Brief: Check each line of the listing for the string "schottky". Copy those where it appears.

*** Provided data ***

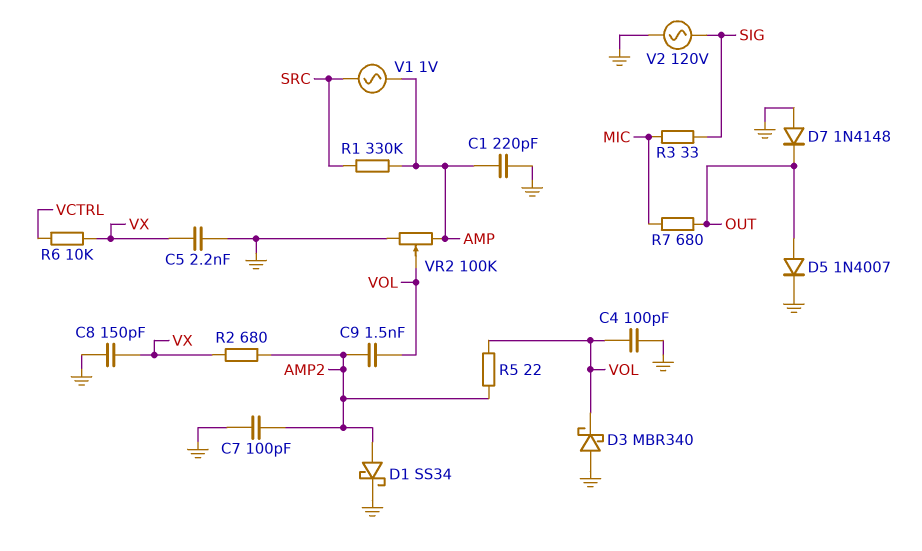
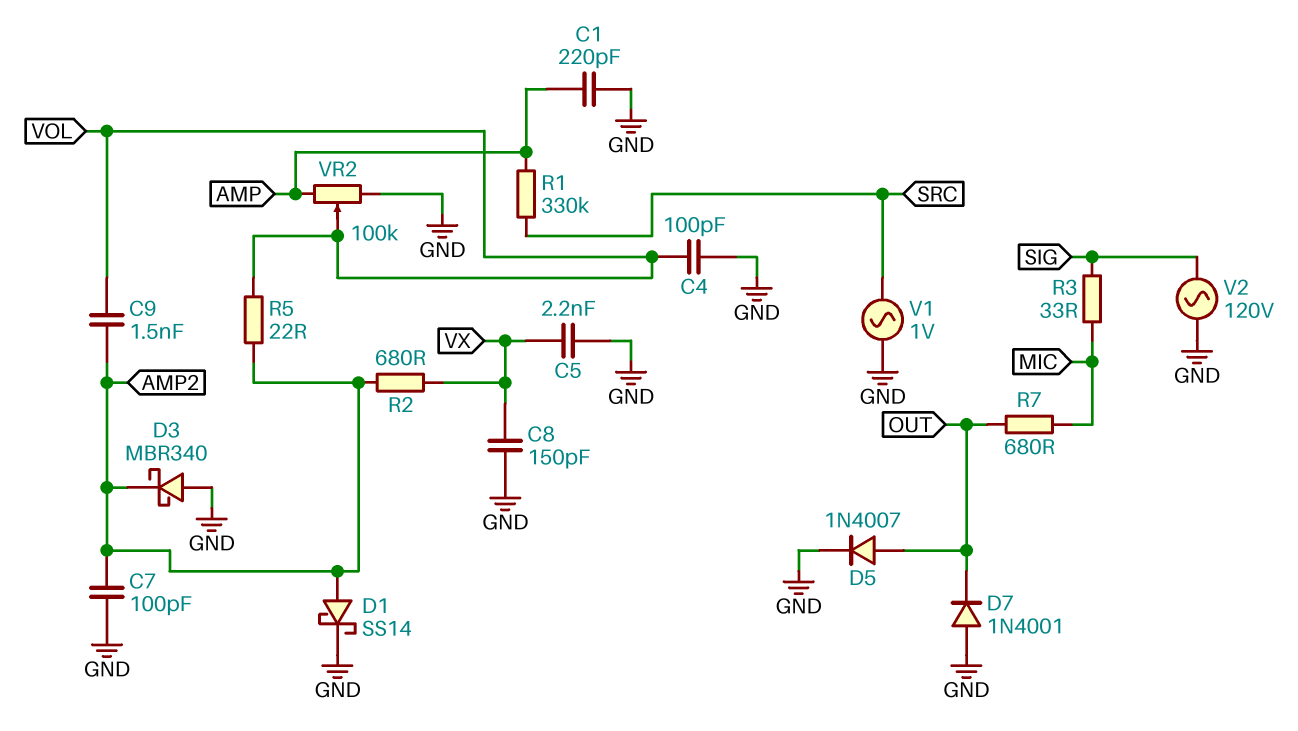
D1: schottky SS34 (A AMP2, K GND) -> schottky SS14 (A AMP2, K GND)
D3: schottky MBR340 (A GND, K VOL) -> schottky MBR340 (A GND, K AMP2)
D7: diode 1N4148 (A GND, K OUT) -> diode 1N4001 (A GND, K OUT)
R6: 10k (VCTRL, VX) -> none
V1: AC 1V (AMP, SRC) -> AC 1V (GND, SRC)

*** End of Provided data ***

Output:
D1: schottky SS34 (A AMP2, K GND) -> schottky SS14 (A AMP2, K GND)
D3: schottky MBR340 (A GND, K VOL) -> schottky MBR340 (A GND, K AMP2)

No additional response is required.